#### Data provided
········

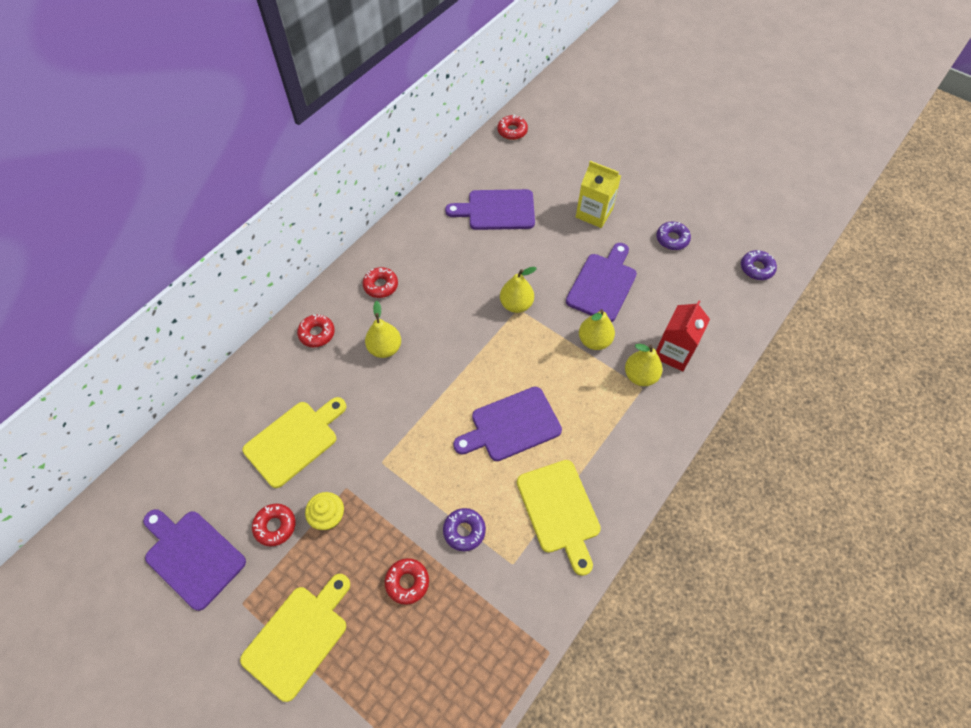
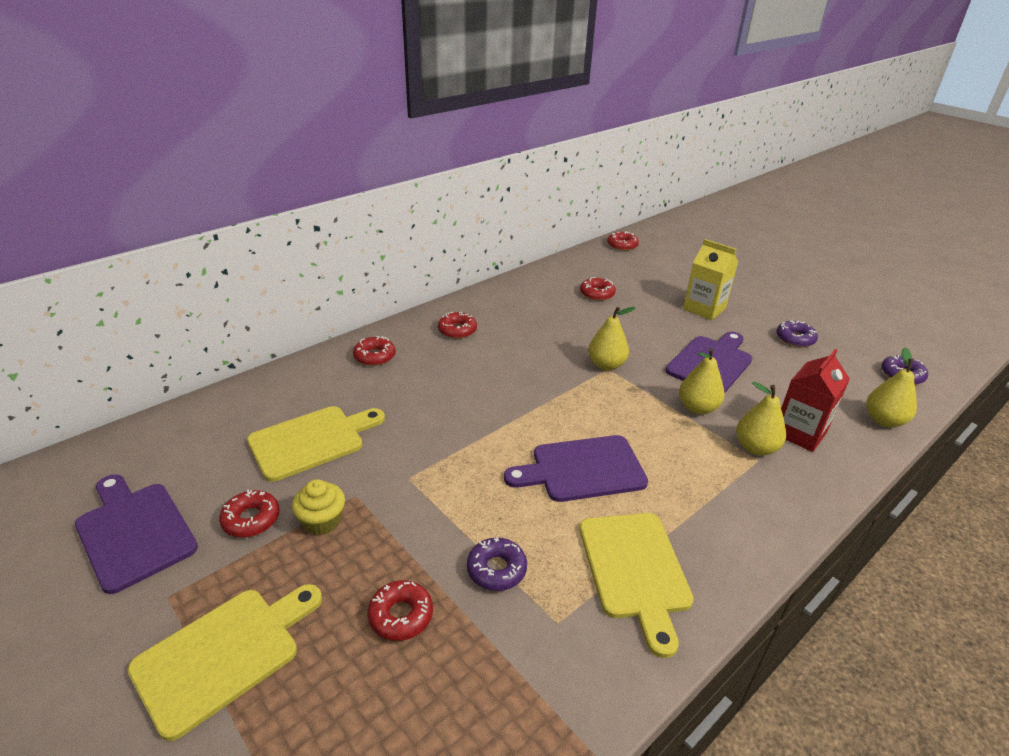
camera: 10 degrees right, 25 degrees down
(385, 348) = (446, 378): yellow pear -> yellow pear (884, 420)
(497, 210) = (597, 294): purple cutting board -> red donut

········

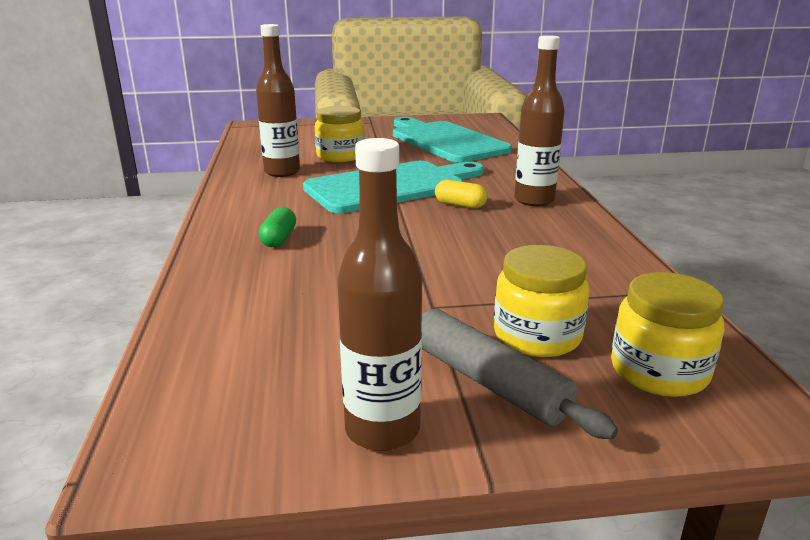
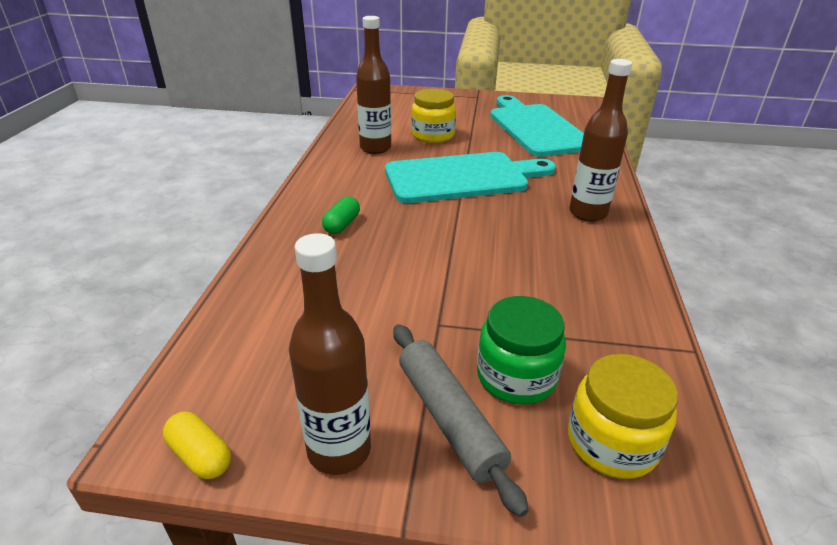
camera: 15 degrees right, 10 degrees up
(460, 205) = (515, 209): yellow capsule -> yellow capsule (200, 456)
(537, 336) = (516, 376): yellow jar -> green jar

········

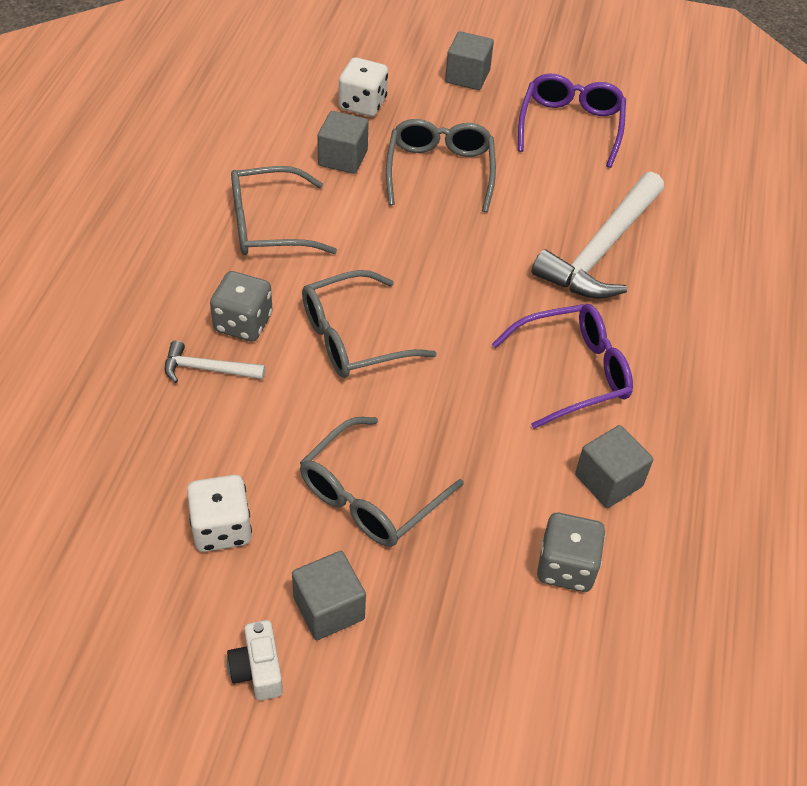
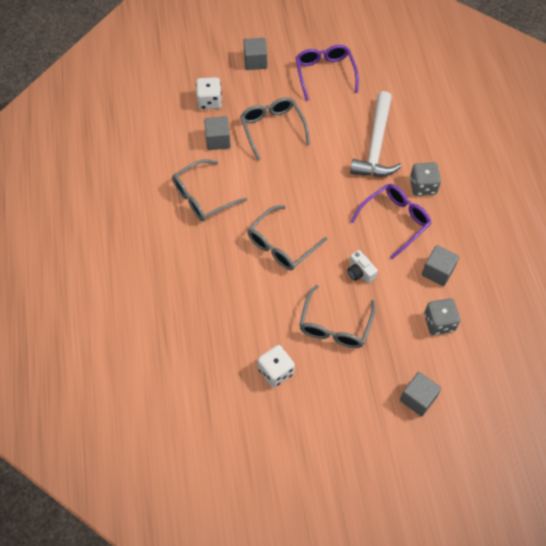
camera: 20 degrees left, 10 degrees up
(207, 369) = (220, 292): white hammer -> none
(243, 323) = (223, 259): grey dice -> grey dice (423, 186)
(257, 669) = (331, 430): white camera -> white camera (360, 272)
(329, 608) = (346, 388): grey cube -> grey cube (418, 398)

········

Go through the material and select each line with the string "camera" in it.

#### Output of the exercise
camera: 10 degrees right, 25 degrees down
camera: 15 degrees right, 10 degrees up
camera: 20 degrees left, 10 degrees up
(257, 669) = (331, 430): white camera -> white camera (360, 272)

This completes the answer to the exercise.